*YOUR OBJECTIVE*
As an exercise, copy out the entries exactly as written.
──────────
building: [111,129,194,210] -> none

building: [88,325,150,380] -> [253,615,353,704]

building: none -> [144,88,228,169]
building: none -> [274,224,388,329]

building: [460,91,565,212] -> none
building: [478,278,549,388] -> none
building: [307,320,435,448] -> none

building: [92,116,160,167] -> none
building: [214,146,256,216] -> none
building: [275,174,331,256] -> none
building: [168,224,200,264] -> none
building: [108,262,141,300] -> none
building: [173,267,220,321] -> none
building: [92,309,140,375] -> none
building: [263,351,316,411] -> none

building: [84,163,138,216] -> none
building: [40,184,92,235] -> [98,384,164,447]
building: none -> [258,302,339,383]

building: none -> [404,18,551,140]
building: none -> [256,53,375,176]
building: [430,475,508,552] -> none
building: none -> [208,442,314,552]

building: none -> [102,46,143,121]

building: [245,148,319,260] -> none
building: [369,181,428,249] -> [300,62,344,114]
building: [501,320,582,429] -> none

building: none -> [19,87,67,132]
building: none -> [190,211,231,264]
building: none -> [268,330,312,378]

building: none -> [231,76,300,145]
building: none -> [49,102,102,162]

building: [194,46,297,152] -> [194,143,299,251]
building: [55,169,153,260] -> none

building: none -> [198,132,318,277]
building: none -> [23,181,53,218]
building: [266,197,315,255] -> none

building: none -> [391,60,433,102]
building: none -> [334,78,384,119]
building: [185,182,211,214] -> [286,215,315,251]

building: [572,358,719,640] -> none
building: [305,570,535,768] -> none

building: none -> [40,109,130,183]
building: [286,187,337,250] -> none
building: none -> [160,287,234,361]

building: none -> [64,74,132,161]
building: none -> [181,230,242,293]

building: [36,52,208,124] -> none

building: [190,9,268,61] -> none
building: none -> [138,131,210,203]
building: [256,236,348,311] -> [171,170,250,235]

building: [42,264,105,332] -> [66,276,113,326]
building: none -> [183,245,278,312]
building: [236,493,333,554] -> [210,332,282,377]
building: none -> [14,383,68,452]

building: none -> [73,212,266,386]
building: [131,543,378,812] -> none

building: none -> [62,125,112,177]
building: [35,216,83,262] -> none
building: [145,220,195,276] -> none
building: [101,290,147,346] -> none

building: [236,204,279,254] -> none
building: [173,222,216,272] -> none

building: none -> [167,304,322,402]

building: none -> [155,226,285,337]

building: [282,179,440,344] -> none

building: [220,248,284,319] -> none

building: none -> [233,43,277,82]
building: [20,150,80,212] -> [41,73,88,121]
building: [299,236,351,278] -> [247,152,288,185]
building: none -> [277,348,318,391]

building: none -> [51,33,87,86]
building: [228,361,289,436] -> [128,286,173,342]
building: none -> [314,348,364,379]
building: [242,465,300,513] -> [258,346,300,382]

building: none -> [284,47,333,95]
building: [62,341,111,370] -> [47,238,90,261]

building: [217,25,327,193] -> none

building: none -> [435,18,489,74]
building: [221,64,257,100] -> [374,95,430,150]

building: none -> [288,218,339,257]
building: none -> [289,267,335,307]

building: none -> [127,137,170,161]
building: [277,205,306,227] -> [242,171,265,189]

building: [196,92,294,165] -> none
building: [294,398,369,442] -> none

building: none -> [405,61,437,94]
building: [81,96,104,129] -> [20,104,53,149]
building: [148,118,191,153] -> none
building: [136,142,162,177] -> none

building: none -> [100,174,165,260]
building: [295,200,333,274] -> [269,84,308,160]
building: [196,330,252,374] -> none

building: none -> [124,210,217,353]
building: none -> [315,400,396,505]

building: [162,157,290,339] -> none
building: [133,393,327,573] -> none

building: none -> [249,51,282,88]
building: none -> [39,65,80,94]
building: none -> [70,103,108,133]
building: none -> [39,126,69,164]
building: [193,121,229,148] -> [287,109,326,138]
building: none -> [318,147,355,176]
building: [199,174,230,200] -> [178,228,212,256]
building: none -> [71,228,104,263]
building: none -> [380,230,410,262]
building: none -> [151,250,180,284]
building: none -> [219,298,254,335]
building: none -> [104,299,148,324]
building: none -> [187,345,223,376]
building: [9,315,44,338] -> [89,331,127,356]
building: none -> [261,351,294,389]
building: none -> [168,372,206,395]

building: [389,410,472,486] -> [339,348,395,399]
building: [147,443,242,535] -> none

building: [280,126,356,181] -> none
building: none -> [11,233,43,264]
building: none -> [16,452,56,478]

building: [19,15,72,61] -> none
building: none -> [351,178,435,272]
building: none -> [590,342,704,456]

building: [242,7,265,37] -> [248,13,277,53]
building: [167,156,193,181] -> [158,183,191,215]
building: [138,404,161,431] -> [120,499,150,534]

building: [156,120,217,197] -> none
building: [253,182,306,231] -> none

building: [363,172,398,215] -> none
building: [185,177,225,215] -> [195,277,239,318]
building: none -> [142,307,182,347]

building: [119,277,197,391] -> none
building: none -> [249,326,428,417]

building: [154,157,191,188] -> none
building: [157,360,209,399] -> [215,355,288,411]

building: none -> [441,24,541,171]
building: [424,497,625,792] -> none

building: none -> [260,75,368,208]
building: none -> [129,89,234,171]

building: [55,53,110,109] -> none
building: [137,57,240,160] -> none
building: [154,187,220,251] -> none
──────────
*REPLY TO THE EXERCISE*
building: [111,129,194,210] -> none

building: [88,325,150,380] -> [253,615,353,704]

building: none -> [144,88,228,169]
building: none -> [274,224,388,329]

building: [460,91,565,212] -> none
building: [478,278,549,388] -> none
building: [307,320,435,448] -> none

building: [92,116,160,167] -> none
building: [214,146,256,216] -> none
building: [275,174,331,256] -> none
building: [168,224,200,264] -> none
building: [108,262,141,300] -> none
building: [173,267,220,321] -> none
building: [92,309,140,375] -> none
building: [263,351,316,411] -> none

building: [84,163,138,216] -> none
building: [40,184,92,235] -> [98,384,164,447]
building: none -> [258,302,339,383]

building: none -> [404,18,551,140]
building: none -> [256,53,375,176]
building: [430,475,508,552] -> none
building: none -> [208,442,314,552]

building: none -> [102,46,143,121]

building: [245,148,319,260] -> none
building: [369,181,428,249] -> [300,62,344,114]
building: [501,320,582,429] -> none

building: none -> [19,87,67,132]
building: none -> [190,211,231,264]
building: none -> [268,330,312,378]

building: none -> [231,76,300,145]
building: none -> [49,102,102,162]

building: [194,46,297,152] -> [194,143,299,251]
building: [55,169,153,260] -> none

building: none -> [198,132,318,277]
building: none -> [23,181,53,218]
building: [266,197,315,255] -> none

building: none -> [391,60,433,102]
building: none -> [334,78,384,119]
building: [185,182,211,214] -> [286,215,315,251]

building: [572,358,719,640] -> none
building: [305,570,535,768] -> none

building: none -> [40,109,130,183]
building: [286,187,337,250] -> none
building: none -> [160,287,234,361]

building: none -> [64,74,132,161]
building: none -> [181,230,242,293]

building: [36,52,208,124] -> none

building: [190,9,268,61] -> none
building: none -> [138,131,210,203]
building: [256,236,348,311] -> [171,170,250,235]

building: [42,264,105,332] -> [66,276,113,326]
building: none -> [183,245,278,312]
building: [236,493,333,554] -> [210,332,282,377]
building: none -> [14,383,68,452]

building: none -> [73,212,266,386]
building: [131,543,378,812] -> none

building: none -> [62,125,112,177]
building: [35,216,83,262] -> none
building: [145,220,195,276] -> none
building: [101,290,147,346] -> none

building: [236,204,279,254] -> none
building: [173,222,216,272] -> none

building: none -> [167,304,322,402]

building: none -> [155,226,285,337]

building: [282,179,440,344] -> none

building: [220,248,284,319] -> none

building: none -> [233,43,277,82]
building: [20,150,80,212] -> [41,73,88,121]
building: [299,236,351,278] -> [247,152,288,185]
building: none -> [277,348,318,391]

building: none -> [51,33,87,86]
building: [228,361,289,436] -> [128,286,173,342]
building: none -> [314,348,364,379]
building: [242,465,300,513] -> [258,346,300,382]

building: none -> [284,47,333,95]
building: [62,341,111,370] -> [47,238,90,261]

building: [217,25,327,193] -> none

building: none -> [435,18,489,74]
building: [221,64,257,100] -> [374,95,430,150]

building: none -> [288,218,339,257]
building: none -> [289,267,335,307]

building: none -> [127,137,170,161]
building: [277,205,306,227] -> [242,171,265,189]

building: [196,92,294,165] -> none
building: [294,398,369,442] -> none

building: none -> [405,61,437,94]
building: [81,96,104,129] -> [20,104,53,149]
building: [148,118,191,153] -> none
building: [136,142,162,177] -> none

building: none -> [100,174,165,260]
building: [295,200,333,274] -> [269,84,308,160]
building: [196,330,252,374] -> none

building: none -> [124,210,217,353]
building: none -> [315,400,396,505]

building: [162,157,290,339] -> none
building: [133,393,327,573] -> none

building: none -> [249,51,282,88]
building: none -> [39,65,80,94]
building: none -> [70,103,108,133]
building: none -> [39,126,69,164]
building: [193,121,229,148] -> [287,109,326,138]
building: none -> [318,147,355,176]
building: [199,174,230,200] -> [178,228,212,256]
building: none -> [71,228,104,263]
building: none -> [380,230,410,262]
building: none -> [151,250,180,284]
building: none -> [219,298,254,335]
building: none -> [104,299,148,324]
building: none -> [187,345,223,376]
building: [9,315,44,338] -> [89,331,127,356]
building: none -> [261,351,294,389]
building: none -> [168,372,206,395]

building: [389,410,472,486] -> [339,348,395,399]
building: [147,443,242,535] -> none

building: [280,126,356,181] -> none
building: none -> [11,233,43,264]
building: none -> [16,452,56,478]

building: [19,15,72,61] -> none
building: none -> [351,178,435,272]
building: none -> [590,342,704,456]

building: [242,7,265,37] -> [248,13,277,53]
building: [167,156,193,181] -> [158,183,191,215]
building: [138,404,161,431] -> [120,499,150,534]

building: [156,120,217,197] -> none
building: [253,182,306,231] -> none

building: [363,172,398,215] -> none
building: [185,177,225,215] -> [195,277,239,318]
building: none -> [142,307,182,347]

building: [119,277,197,391] -> none
building: none -> [249,326,428,417]

building: [154,157,191,188] -> none
building: [157,360,209,399] -> [215,355,288,411]

building: none -> [441,24,541,171]
building: [424,497,625,792] -> none

building: none -> [260,75,368,208]
building: none -> [129,89,234,171]

building: [55,53,110,109] -> none
building: [137,57,240,160] -> none
building: [154,187,220,251] -> none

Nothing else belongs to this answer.